Your task> Return the listing below exactly as it stands. Pictures stay out.

Given data>

········

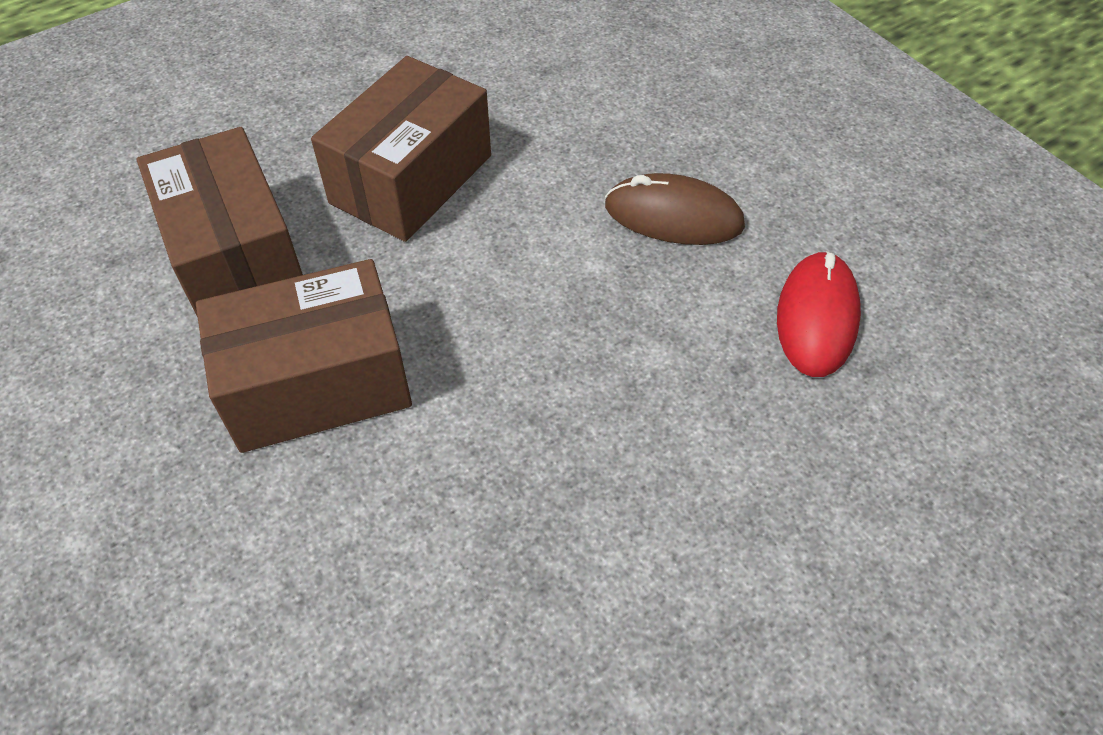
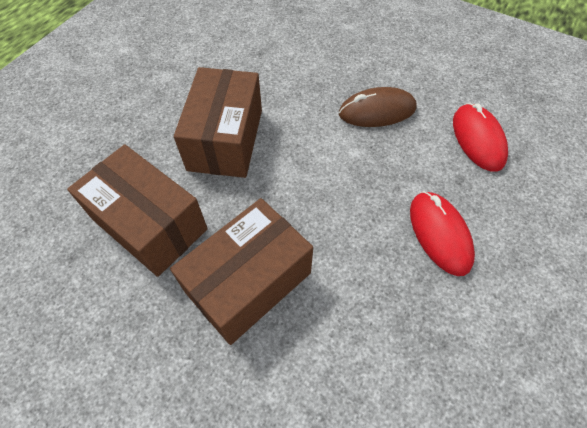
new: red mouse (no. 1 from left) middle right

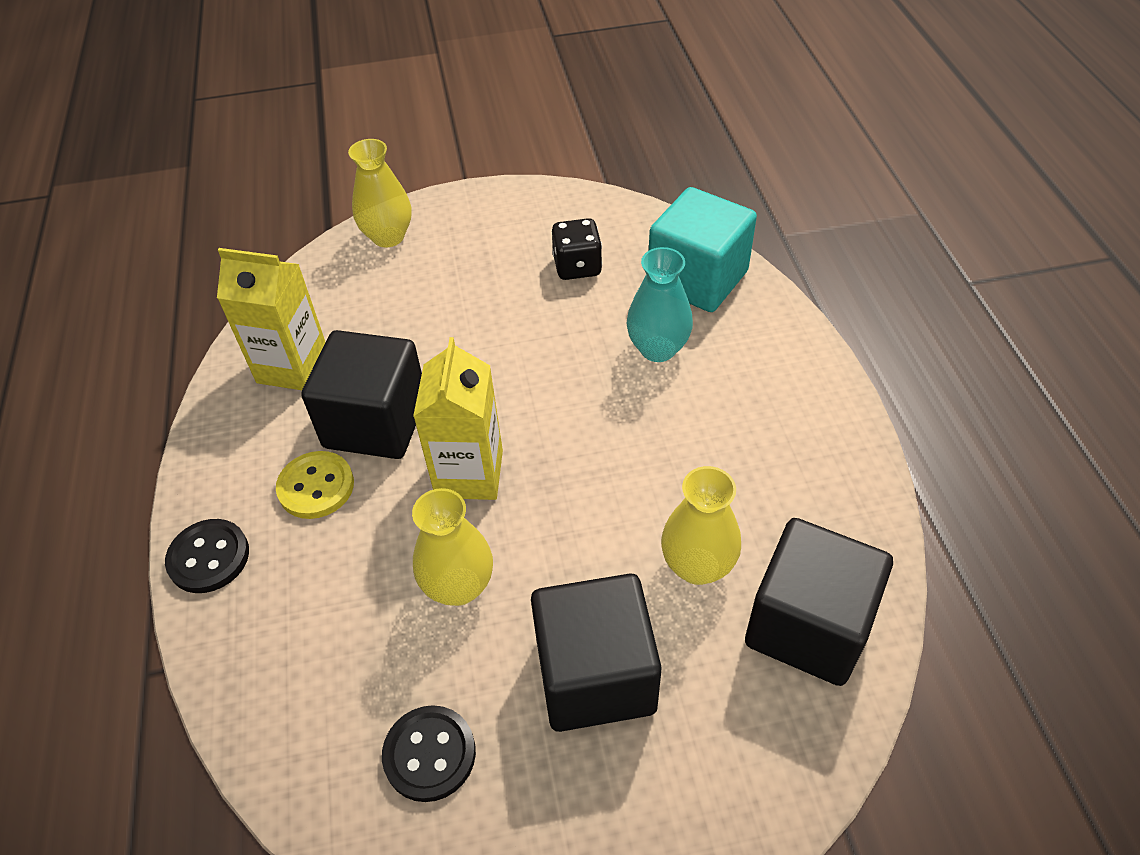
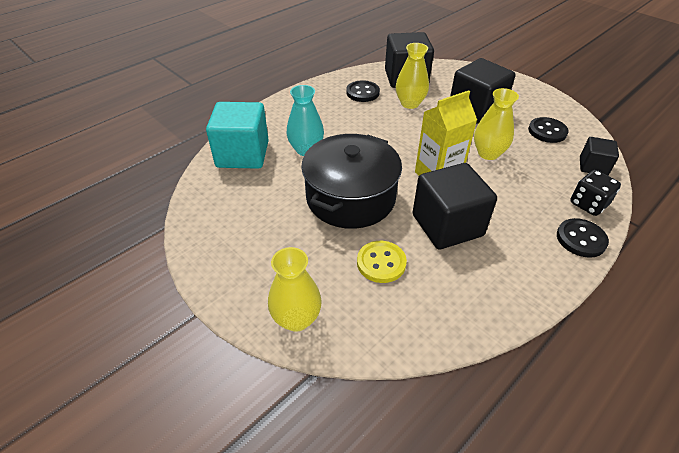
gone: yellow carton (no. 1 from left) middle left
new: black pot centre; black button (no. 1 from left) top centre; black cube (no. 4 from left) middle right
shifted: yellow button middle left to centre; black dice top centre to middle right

········

Worked solution>
new: red mouse (no. 1 from left) middle right

gone: yellow carton (no. 1 from left) middle left
new: black pot centre; black button (no. 1 from left) top centre; black cube (no. 4 from left) middle right
shifted: yellow button middle left to centre; black dice top centre to middle right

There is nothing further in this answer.